<<<<
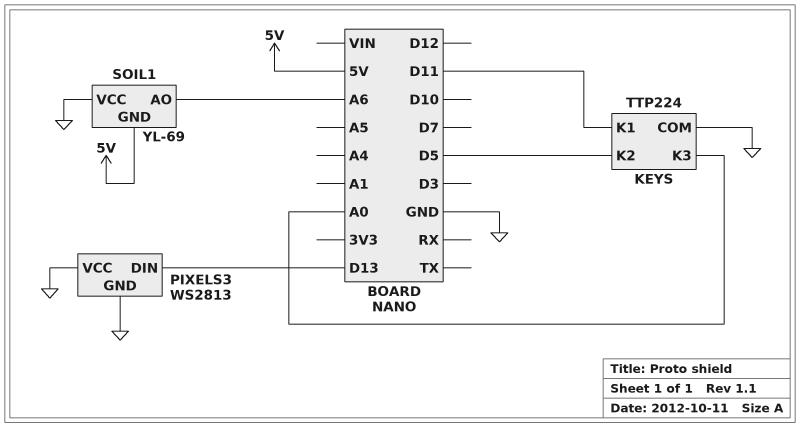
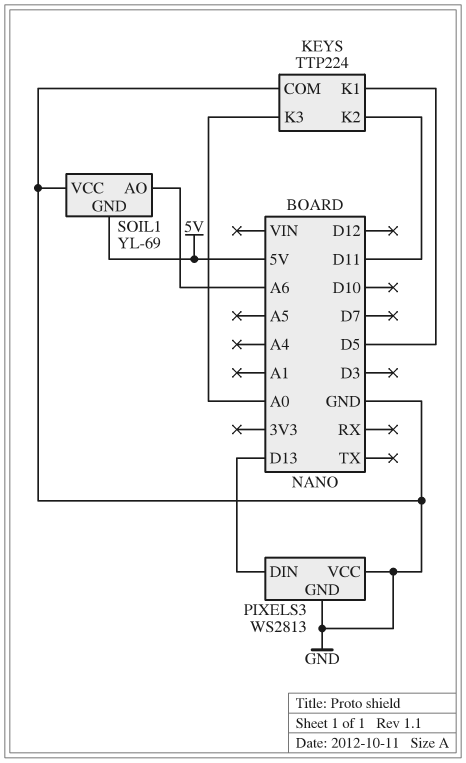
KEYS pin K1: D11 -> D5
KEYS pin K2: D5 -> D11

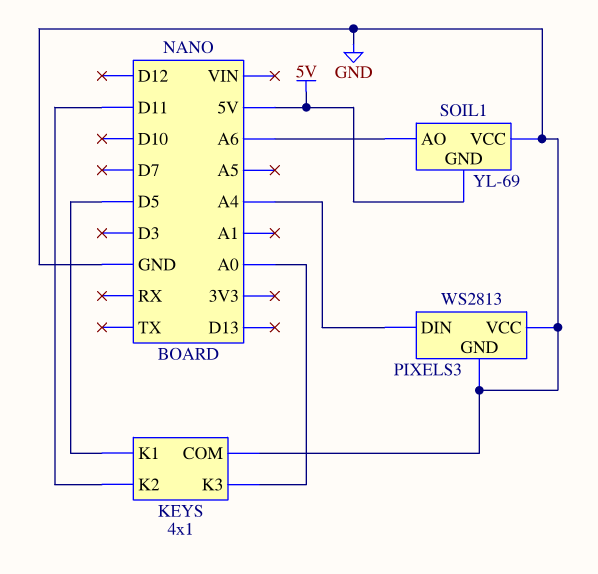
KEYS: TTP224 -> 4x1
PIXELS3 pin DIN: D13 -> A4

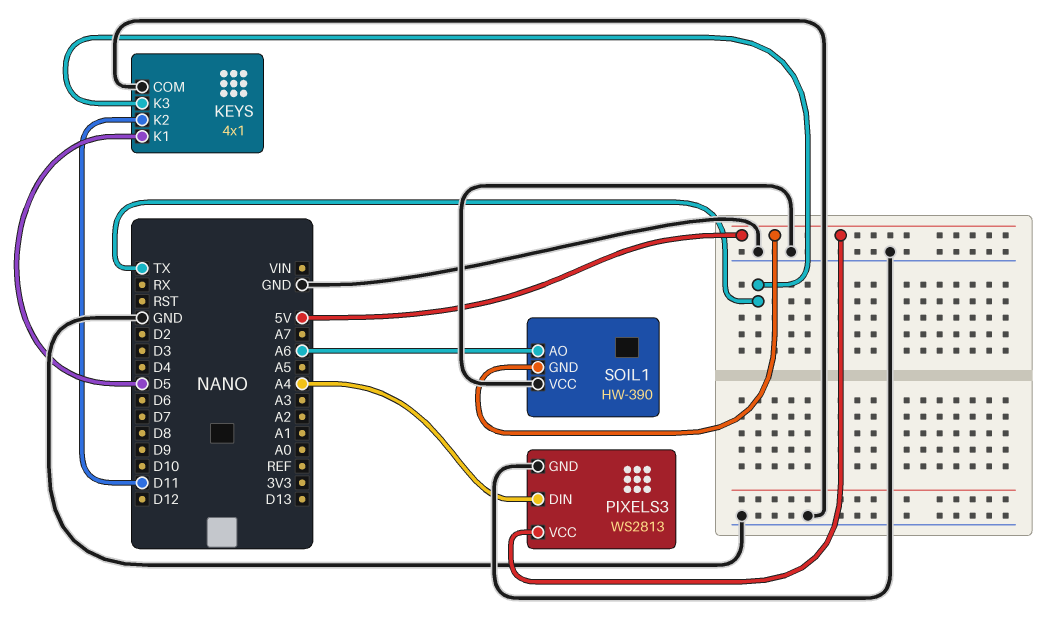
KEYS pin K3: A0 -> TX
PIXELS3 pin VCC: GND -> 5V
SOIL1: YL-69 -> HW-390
>>>>
### [Instructions to follow]
Lines with "KEYS" in the records above: copy every one of them.

### [Response area]
KEYS pin K1: D11 -> D5
KEYS pin K2: D5 -> D11
KEYS: TTP224 -> 4x1
KEYS pin K3: A0 -> TX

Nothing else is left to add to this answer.